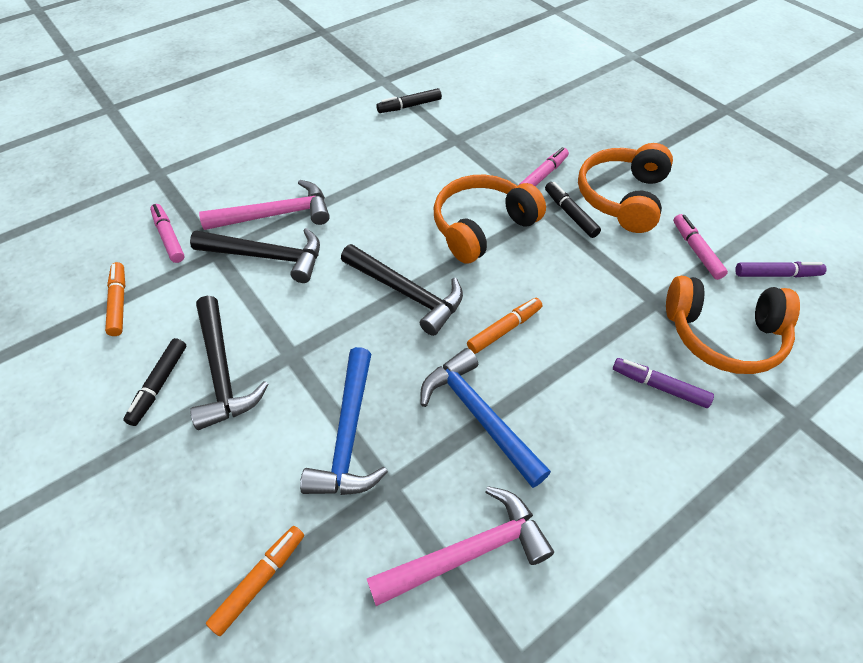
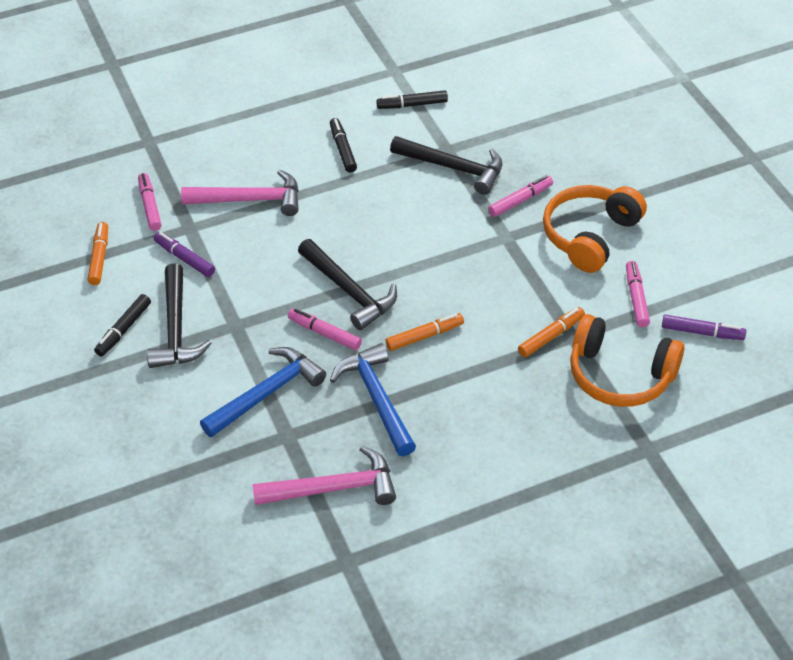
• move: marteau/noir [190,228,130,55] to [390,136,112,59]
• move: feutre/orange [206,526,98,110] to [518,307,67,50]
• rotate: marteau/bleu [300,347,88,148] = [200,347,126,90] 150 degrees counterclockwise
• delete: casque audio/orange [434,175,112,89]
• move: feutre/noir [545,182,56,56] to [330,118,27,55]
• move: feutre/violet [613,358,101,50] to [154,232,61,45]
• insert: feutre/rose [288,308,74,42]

### [PROBLEM TO SOLVE]
Line by line, retype the records above exactly, minus the images.

### [OUTPUT OF THE EXERCISE]
• move: marteau/noir [190,228,130,55] to [390,136,112,59]
• move: feutre/orange [206,526,98,110] to [518,307,67,50]
• rotate: marteau/bleu [300,347,88,148] = [200,347,126,90] 150 degrees counterclockwise
• delete: casque audio/orange [434,175,112,89]
• move: feutre/noir [545,182,56,56] to [330,118,27,55]
• move: feutre/violet [613,358,101,50] to [154,232,61,45]
• insert: feutre/rose [288,308,74,42]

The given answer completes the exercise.